"""

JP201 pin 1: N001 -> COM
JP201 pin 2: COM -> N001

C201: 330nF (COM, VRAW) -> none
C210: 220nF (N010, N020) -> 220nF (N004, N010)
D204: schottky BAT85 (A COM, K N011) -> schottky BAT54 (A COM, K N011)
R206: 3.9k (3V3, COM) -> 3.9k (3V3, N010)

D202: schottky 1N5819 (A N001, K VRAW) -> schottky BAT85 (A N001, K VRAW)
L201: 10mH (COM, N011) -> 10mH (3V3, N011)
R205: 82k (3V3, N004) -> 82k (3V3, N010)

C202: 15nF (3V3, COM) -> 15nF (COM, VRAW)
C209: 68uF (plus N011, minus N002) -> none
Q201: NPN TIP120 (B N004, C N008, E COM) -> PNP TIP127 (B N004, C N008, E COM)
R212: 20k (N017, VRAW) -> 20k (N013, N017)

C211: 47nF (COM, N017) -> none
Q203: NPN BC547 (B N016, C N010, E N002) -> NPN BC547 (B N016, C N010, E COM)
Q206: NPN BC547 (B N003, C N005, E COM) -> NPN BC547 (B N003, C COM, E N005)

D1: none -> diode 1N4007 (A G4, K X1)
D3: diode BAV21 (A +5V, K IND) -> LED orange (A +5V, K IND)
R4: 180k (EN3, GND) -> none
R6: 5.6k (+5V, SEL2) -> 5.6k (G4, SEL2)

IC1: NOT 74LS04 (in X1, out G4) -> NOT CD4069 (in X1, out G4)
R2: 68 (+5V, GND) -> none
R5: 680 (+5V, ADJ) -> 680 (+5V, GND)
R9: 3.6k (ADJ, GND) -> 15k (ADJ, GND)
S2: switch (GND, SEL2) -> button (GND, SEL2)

"""

What to produce:
Print exactly the lines above from the one with "R206: 3.9k (3V3, COM) -> 3.9k (3V3, N010)" to the one with "C202: 15nF (3V3, COM) -> 15nF (COM, VRAW)", including both.

Solution for this exercise:
R206: 3.9k (3V3, COM) -> 3.9k (3V3, N010)

D202: schottky 1N5819 (A N001, K VRAW) -> schottky BAT85 (A N001, K VRAW)
L201: 10mH (COM, N011) -> 10mH (3V3, N011)
R205: 82k (3V3, N004) -> 82k (3V3, N010)

C202: 15nF (3V3, COM) -> 15nF (COM, VRAW)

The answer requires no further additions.